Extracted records
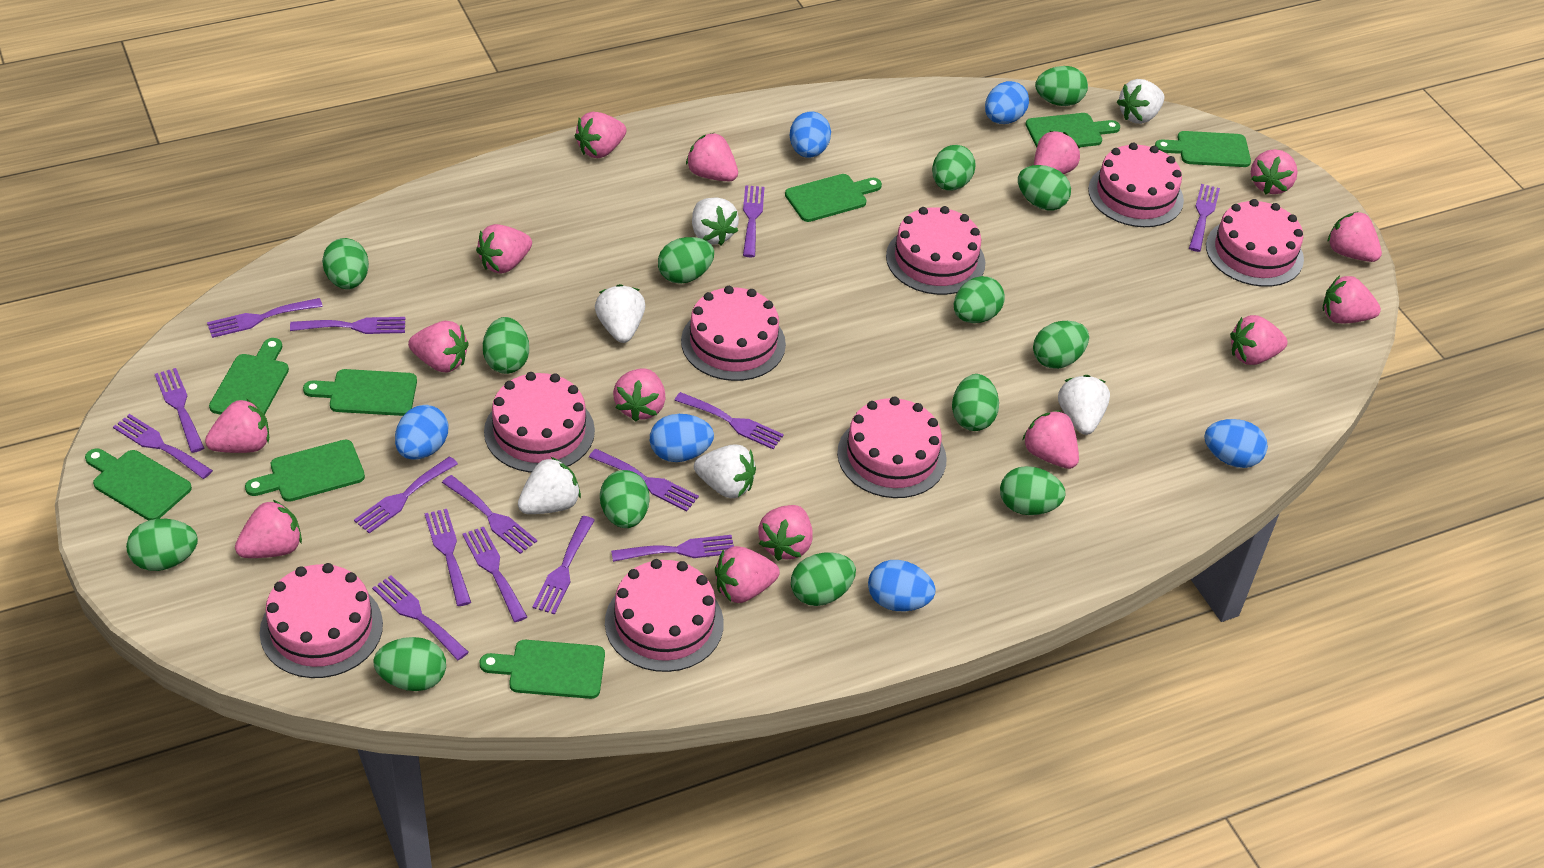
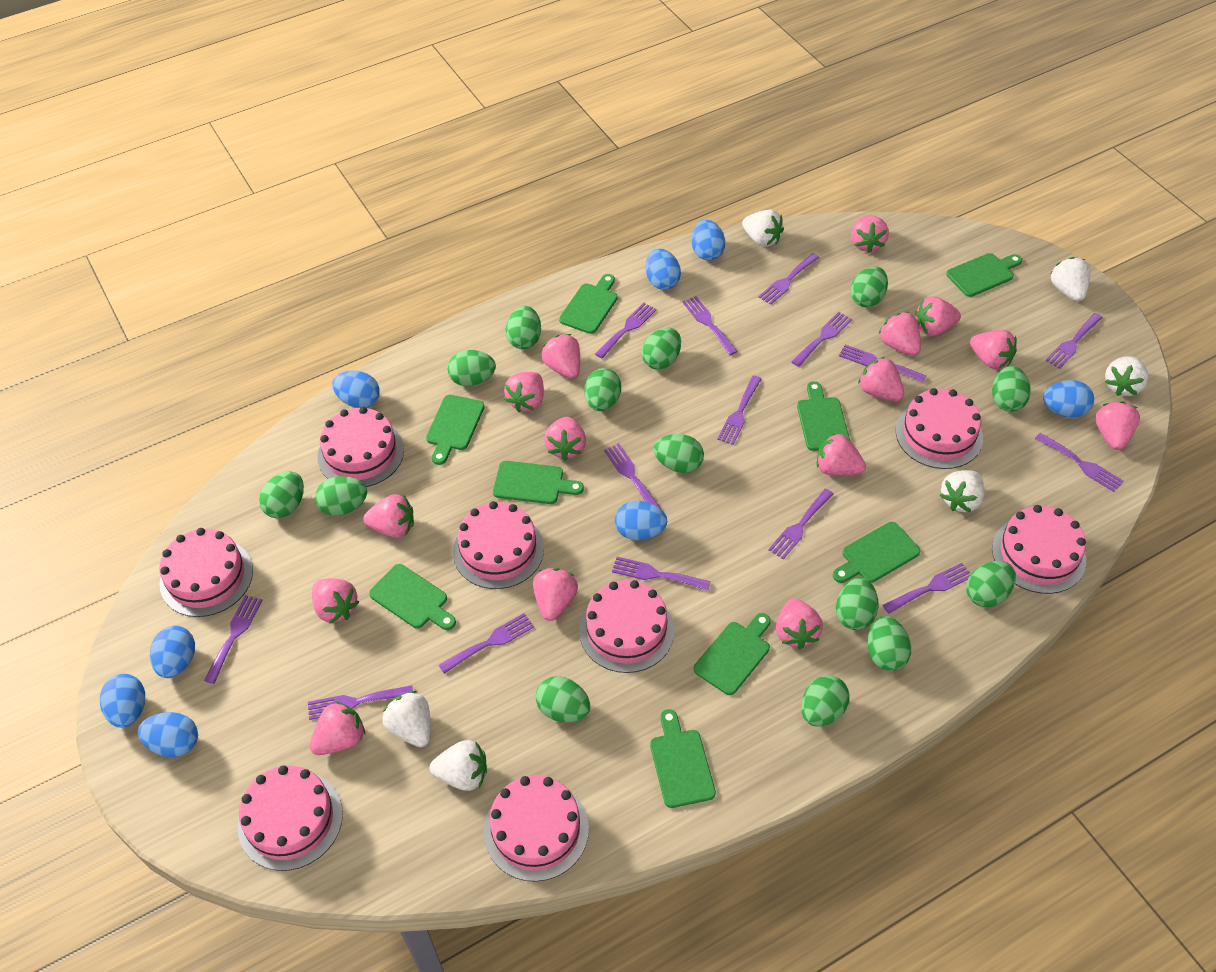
blue egg: 6 -> 8
green cutting board: 8 -> 9

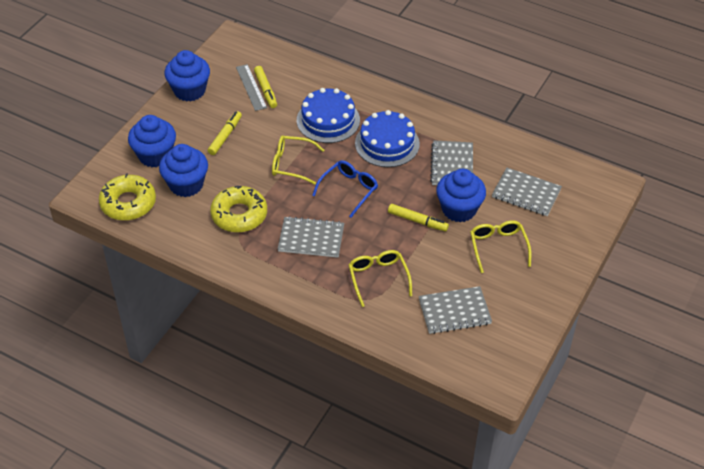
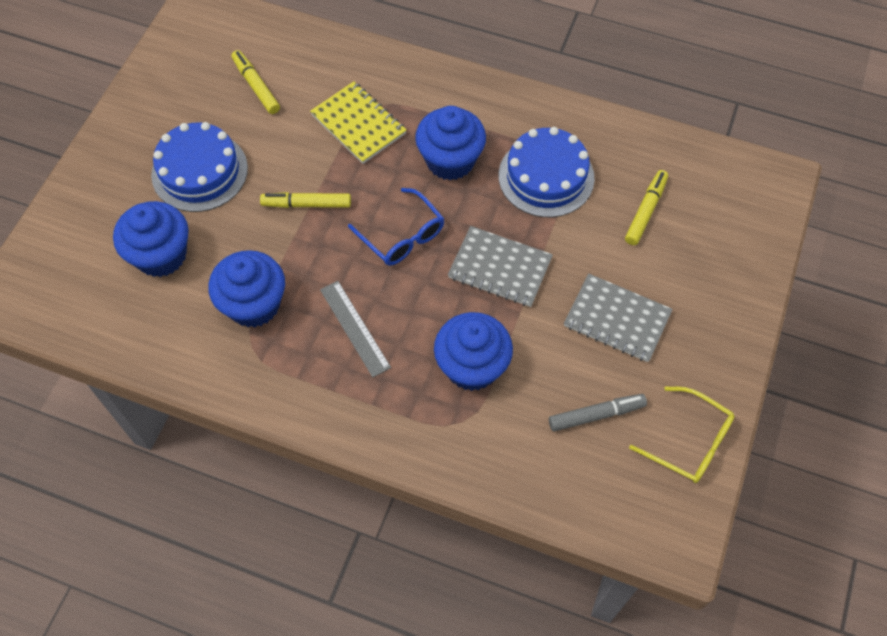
grey marker: 0 -> 1
grey notebook: 4 -> 2
yellow donut: 2 -> 0
yellow glasses: 3 -> 1
yellow notebook: 0 -> 1

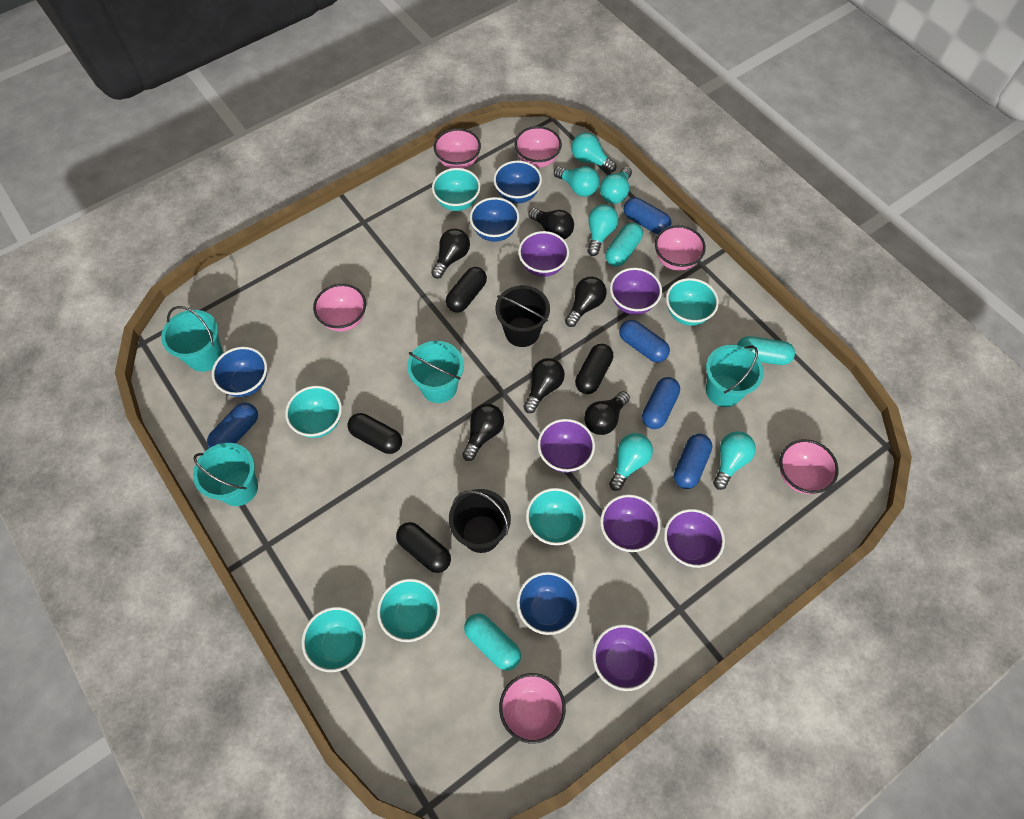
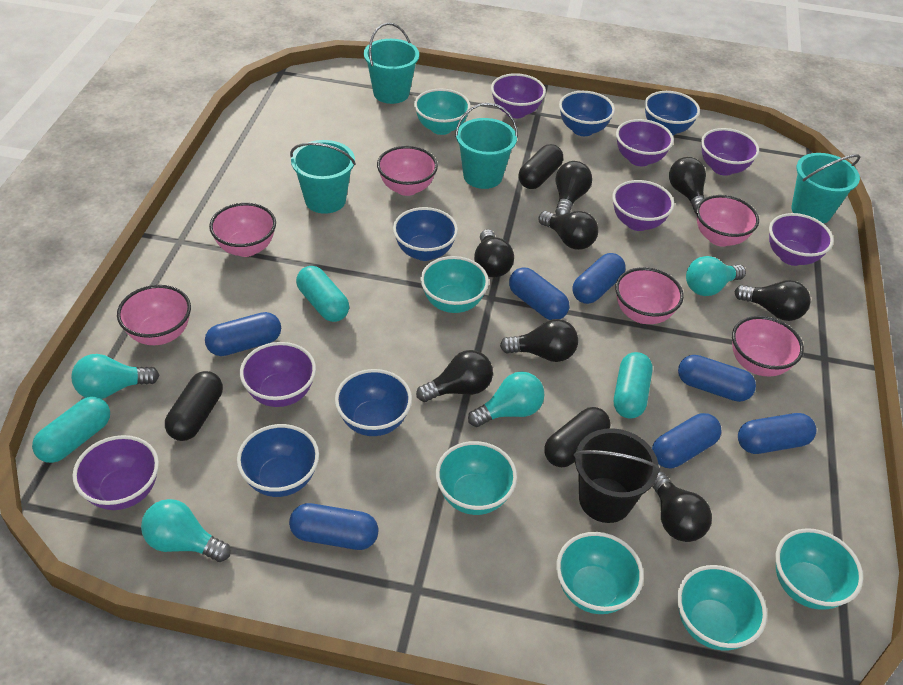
black bucket: 2 -> 1
black capsule: 4 -> 3
black light bulb: 6 -> 8
blue bowl: 4 -> 5
blue capsule: 5 -> 7
purple bowl: 6 -> 7
turquoise light bulb: 6 -> 4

■ **Your instructions**: Go line by line through the data above and report each one that holds the string "notebook".

■ **Solution**:
grey notebook: 4 -> 2
yellow notebook: 0 -> 1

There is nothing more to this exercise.